In the entries that follow, the line with "pink plate: 10 -> 8" opens the range and the line with "purple camera: 4 -> 6" closes it; repeat that range exactly, both lines included.

# [Dataset records]
-=-=-

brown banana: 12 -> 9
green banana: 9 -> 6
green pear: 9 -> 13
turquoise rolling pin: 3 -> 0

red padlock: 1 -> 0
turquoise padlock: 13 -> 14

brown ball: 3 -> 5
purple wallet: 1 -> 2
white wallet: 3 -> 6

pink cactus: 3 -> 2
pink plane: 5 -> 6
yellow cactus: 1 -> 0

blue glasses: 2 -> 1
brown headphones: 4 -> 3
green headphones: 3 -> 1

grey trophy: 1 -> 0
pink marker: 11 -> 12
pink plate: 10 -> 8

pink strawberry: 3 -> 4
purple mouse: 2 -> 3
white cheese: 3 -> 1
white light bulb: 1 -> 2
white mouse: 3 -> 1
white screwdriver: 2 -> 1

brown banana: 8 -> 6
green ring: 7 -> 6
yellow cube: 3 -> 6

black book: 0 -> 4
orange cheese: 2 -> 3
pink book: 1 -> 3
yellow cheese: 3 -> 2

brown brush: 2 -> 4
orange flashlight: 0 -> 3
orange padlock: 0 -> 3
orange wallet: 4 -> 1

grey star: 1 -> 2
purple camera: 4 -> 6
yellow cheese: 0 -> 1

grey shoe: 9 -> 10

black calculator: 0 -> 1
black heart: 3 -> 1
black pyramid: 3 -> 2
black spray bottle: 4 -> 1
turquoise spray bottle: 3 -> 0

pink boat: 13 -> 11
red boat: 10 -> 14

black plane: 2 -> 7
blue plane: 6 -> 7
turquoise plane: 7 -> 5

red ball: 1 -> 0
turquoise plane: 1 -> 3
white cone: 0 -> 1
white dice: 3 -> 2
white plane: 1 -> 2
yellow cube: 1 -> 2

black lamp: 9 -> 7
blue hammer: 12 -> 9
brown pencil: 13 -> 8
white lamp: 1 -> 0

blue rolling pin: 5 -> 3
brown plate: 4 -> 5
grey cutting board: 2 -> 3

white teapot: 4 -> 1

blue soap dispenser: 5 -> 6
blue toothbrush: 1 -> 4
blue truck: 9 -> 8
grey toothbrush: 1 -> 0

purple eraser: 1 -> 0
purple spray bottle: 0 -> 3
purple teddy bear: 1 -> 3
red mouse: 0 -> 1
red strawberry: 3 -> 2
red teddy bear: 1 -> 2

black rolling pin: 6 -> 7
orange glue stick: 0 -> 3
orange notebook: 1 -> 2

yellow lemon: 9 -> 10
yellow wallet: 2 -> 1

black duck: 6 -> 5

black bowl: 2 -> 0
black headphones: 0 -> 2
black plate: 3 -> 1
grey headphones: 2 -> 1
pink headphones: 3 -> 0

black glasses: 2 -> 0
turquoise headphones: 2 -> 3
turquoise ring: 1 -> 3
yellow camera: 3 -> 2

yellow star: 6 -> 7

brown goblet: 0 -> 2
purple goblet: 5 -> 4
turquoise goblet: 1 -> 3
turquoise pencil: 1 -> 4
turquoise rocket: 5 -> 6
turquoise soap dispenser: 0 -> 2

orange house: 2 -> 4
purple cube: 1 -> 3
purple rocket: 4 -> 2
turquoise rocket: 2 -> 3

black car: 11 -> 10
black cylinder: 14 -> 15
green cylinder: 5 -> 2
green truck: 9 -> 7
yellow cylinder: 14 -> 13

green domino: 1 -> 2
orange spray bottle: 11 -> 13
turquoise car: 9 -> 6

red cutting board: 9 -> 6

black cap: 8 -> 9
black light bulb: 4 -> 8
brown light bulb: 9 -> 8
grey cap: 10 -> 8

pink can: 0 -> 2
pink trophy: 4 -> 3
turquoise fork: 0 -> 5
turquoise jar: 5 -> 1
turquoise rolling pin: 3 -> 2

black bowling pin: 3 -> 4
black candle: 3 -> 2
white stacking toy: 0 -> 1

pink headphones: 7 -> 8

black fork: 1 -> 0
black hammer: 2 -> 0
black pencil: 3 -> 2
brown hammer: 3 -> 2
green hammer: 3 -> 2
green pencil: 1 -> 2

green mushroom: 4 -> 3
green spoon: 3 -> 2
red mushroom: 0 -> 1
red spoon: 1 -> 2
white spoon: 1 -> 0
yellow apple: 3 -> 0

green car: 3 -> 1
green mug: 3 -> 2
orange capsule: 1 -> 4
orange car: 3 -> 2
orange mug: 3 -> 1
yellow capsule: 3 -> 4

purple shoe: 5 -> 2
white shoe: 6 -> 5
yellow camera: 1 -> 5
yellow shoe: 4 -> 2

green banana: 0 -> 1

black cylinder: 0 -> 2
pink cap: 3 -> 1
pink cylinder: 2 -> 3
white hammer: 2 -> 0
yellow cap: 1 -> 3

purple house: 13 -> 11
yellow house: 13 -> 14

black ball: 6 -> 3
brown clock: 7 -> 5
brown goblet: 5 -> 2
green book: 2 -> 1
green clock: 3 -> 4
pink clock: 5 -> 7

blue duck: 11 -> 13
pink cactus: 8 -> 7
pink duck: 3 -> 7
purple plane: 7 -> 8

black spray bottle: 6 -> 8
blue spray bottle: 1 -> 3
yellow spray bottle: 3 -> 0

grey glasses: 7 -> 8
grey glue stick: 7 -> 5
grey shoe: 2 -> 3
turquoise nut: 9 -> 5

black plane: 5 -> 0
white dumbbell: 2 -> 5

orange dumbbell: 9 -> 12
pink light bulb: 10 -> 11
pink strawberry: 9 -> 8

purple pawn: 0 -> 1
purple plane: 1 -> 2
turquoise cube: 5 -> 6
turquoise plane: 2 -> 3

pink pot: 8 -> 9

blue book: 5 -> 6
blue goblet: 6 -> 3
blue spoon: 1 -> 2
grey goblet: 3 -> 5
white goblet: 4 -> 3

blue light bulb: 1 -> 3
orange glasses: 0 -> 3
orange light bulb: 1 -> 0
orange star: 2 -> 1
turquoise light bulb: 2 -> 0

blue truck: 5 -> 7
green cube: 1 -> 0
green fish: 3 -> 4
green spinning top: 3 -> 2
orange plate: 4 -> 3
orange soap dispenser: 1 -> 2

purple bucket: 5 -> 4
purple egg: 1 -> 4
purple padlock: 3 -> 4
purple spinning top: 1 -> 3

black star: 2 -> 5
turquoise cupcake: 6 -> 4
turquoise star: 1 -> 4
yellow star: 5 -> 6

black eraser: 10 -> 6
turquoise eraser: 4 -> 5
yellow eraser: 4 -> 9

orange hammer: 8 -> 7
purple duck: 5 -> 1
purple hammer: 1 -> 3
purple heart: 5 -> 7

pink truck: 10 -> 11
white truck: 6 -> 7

-=-=-

# [Answer to this task]
pink plate: 10 -> 8

pink strawberry: 3 -> 4
purple mouse: 2 -> 3
white cheese: 3 -> 1
white light bulb: 1 -> 2
white mouse: 3 -> 1
white screwdriver: 2 -> 1

brown banana: 8 -> 6
green ring: 7 -> 6
yellow cube: 3 -> 6

black book: 0 -> 4
orange cheese: 2 -> 3
pink book: 1 -> 3
yellow cheese: 3 -> 2

brown brush: 2 -> 4
orange flashlight: 0 -> 3
orange padlock: 0 -> 3
orange wallet: 4 -> 1

grey star: 1 -> 2
purple camera: 4 -> 6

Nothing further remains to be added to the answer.